Records from a collection
__________

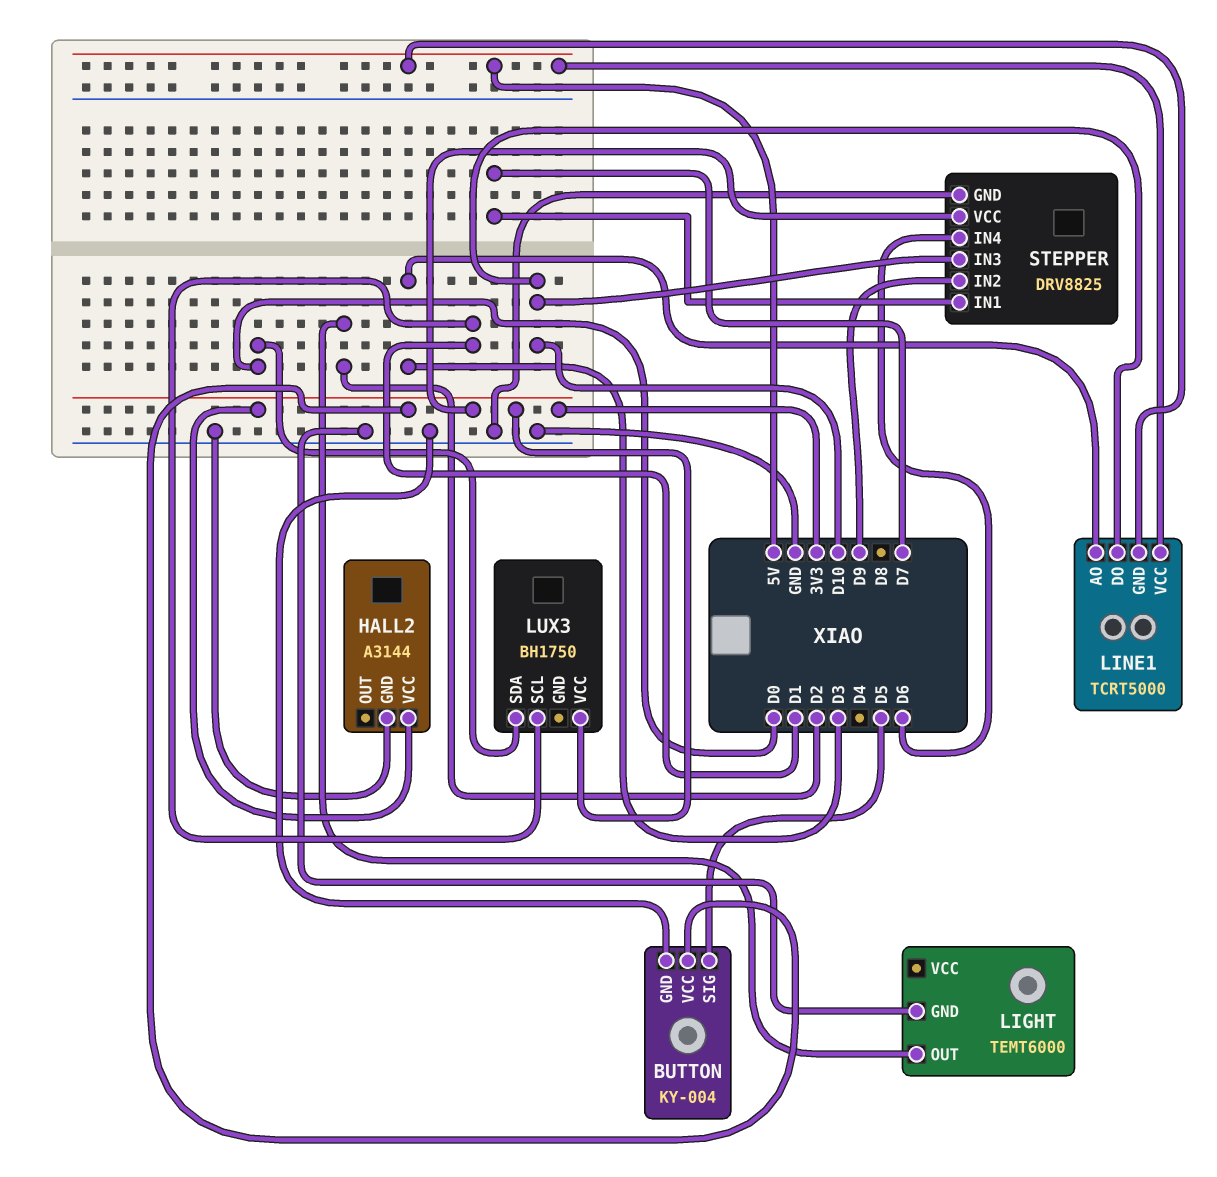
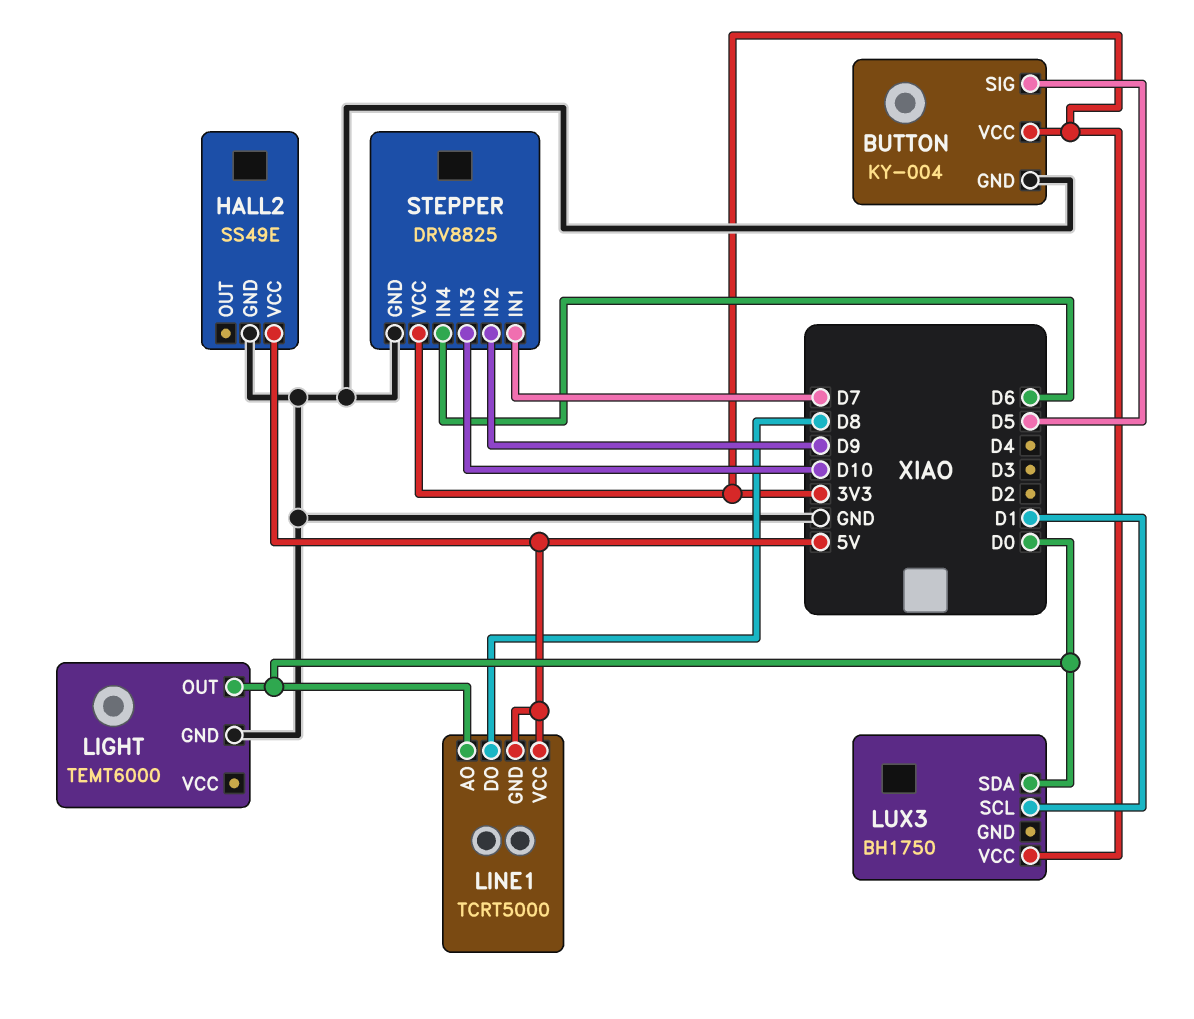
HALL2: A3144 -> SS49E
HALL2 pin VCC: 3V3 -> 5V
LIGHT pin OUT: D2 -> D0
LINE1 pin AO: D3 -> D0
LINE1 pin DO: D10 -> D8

__________

What the task requires: Set the data above down again exactly as given, with no pictures.

Answer space:
HALL2: A3144 -> SS49E
HALL2 pin VCC: 3V3 -> 5V
LIGHT pin OUT: D2 -> D0
LINE1 pin AO: D3 -> D0
LINE1 pin DO: D10 -> D8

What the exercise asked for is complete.